--- Provided entries Enclosed Below ---

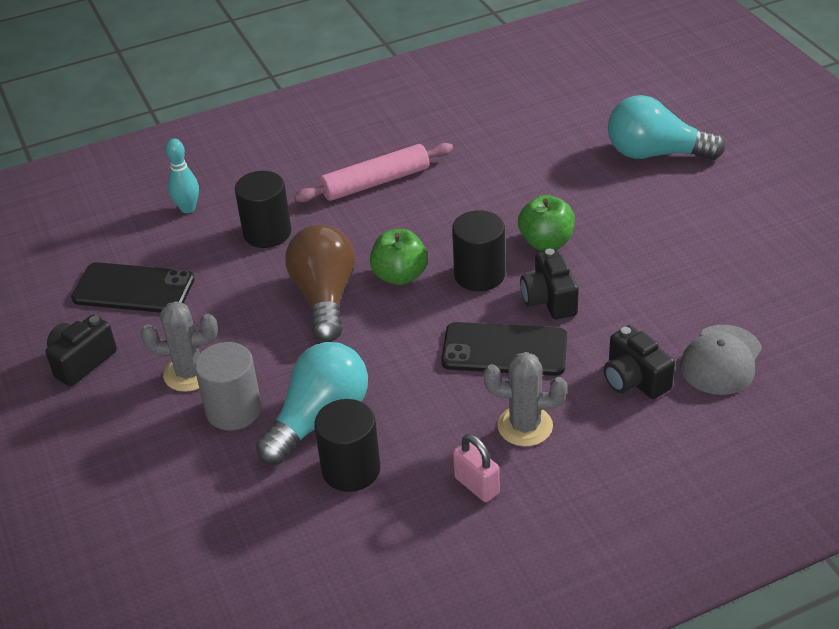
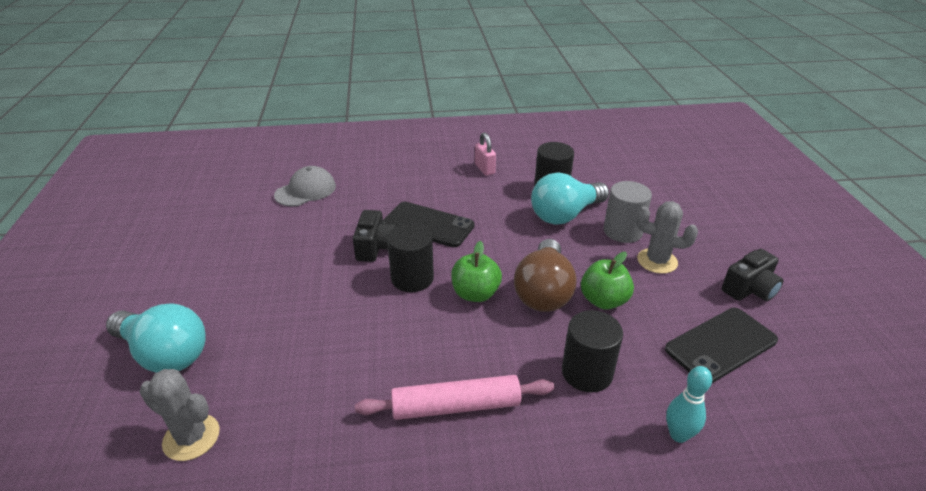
camera: 165 degrees left, 5 degrees down
(133, 289) = (721, 345): black phone -> black phone turned 60 degrees counterclockwise
(525, 426) = (443, 186): grey cactus -> grey cactus (191, 437)
(546, 242) = (341, 291): green apple -> green apple (603, 301)
(634, 380) = (363, 193): black camera -> none

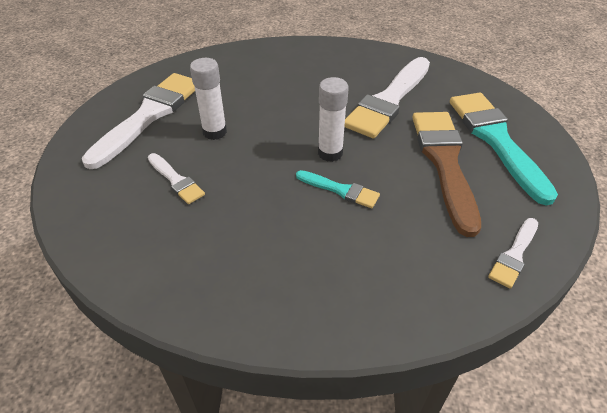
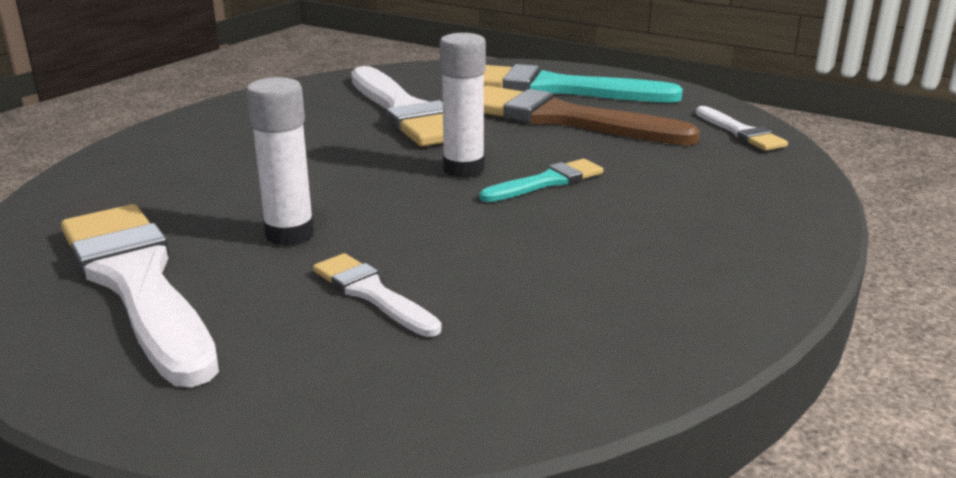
camera: 60 degrees left, 20 degrees down
(176, 180) = (372, 294): white brush -> white brush turned 120 degrees counterclockwise

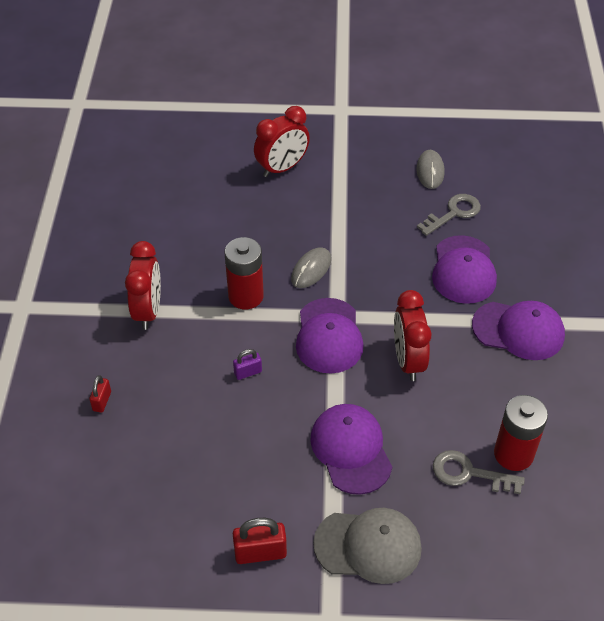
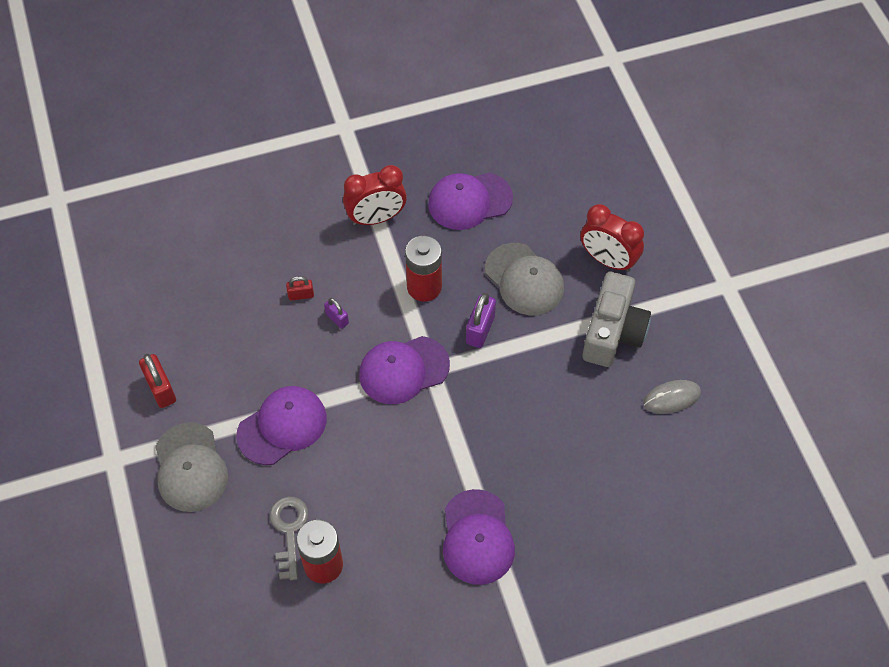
camera: 70 degrees right, 10 degrees up
(102, 401) = (268, 223): red padlock -> red padlock (301, 295)
(274, 225) = (524, 279): none -> grey cap
(311, 269) = (480, 329): grey mouse -> purple padlock
(353, 186) = (613, 331): none -> grey camera
(408, 360) = (400, 446): red clock -> none
(453, 213) = (617, 437): grey key -> none
(463, 270) = (538, 466): purple cap -> purple cap (469, 201)

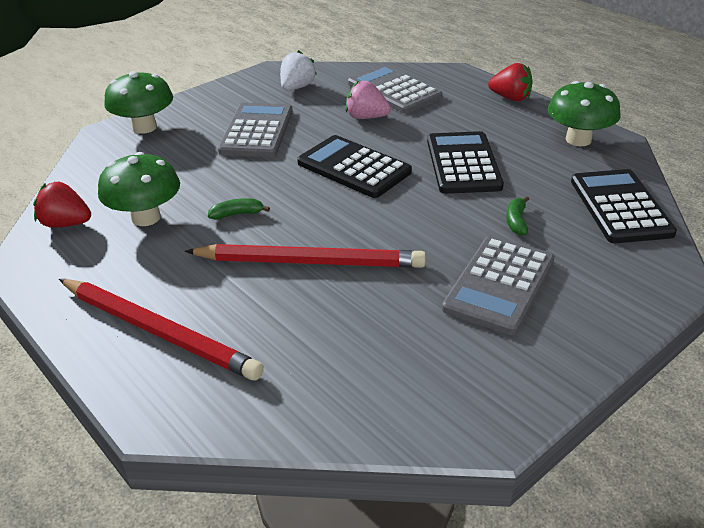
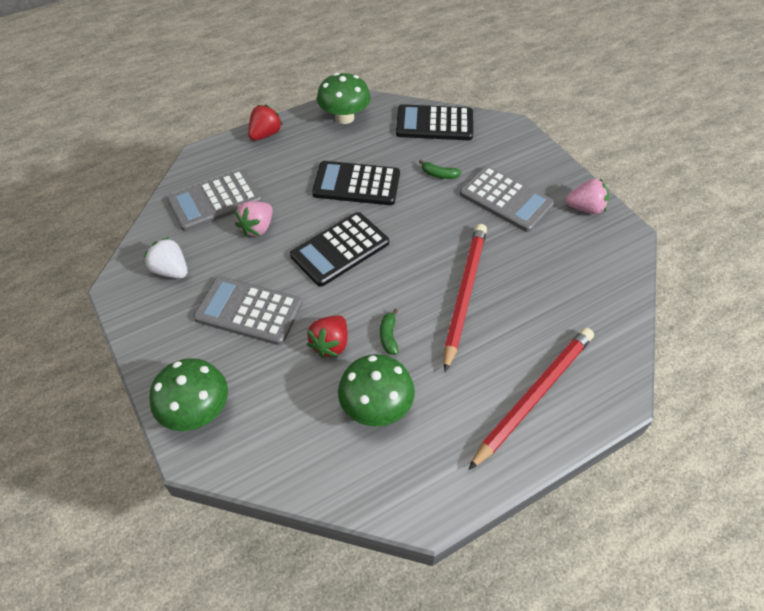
camera: 80 degrees left, 15 degrees up
(66, 224) = (369, 477): red strawberry -> red strawberry (330, 344)
(524, 373) = (585, 208): none -> pink strawberry

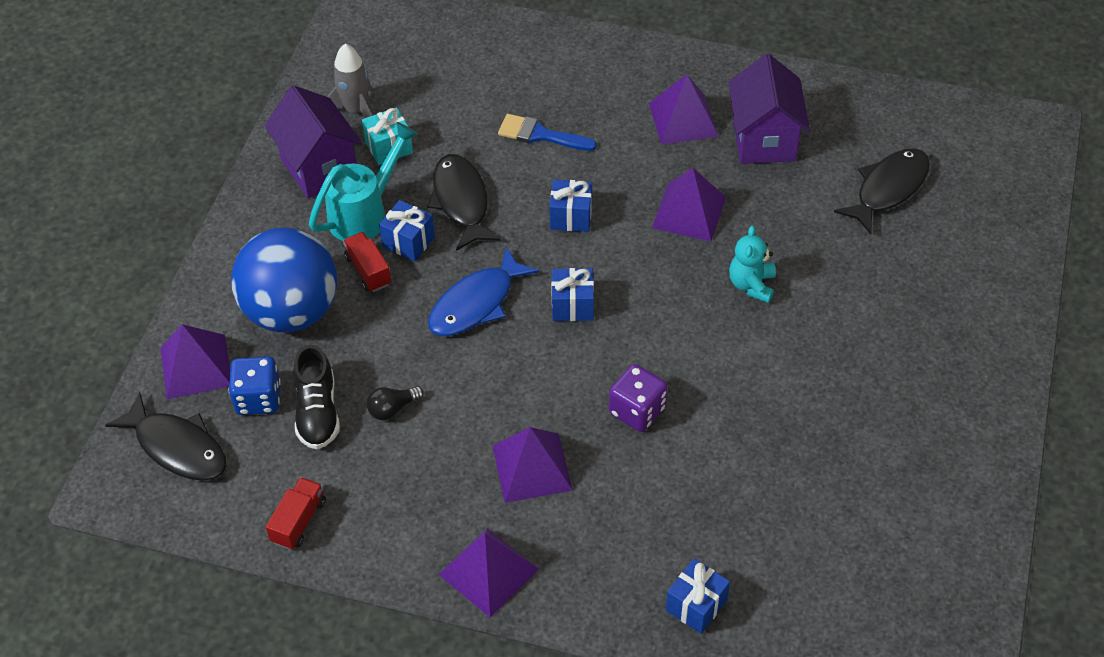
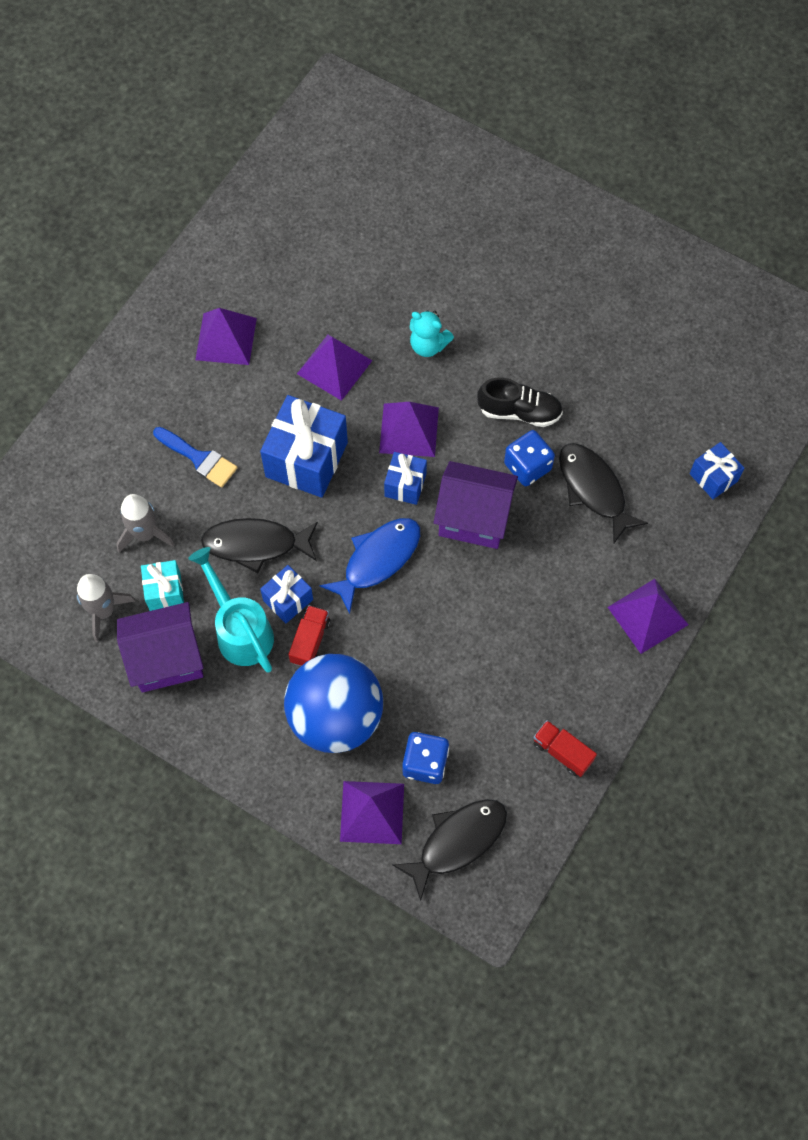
camera: 75 degrees left, 15 degrees up
(317, 412) = (455, 715): black shoe -> black shoe (519, 412)
(368, 271) = (310, 641): red truck -> red truck turned 120 degrees clockwise
(392, 409) = (469, 653): black light bulb -> none
(444, 117) = (145, 534): none -> grey rocket
(476, 303) = (377, 560): blue fish -> blue fish turned 105 degrees counterclockwise
(532, 467) = (560, 559): purple pyramid -> purple pyramid (409, 430)
(540, 135) = (199, 458): blue brush -> blue brush turned 90 degrees counterclockwise
(571, 217) = (306, 459): blue gift -> blue gift, size x1.86
(637, 411) = (527, 466): purple dice -> blue dice
(764, 139) = (274, 285): purple house -> purple house (473, 518)
(888, 189) = (362, 214): black fish -> black fish (594, 489)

--- End of Enclosed Provided entries ---

Task requirements> Among the entries above, how many lines include "purple"? State the number and nothing else.

Expected answer> 5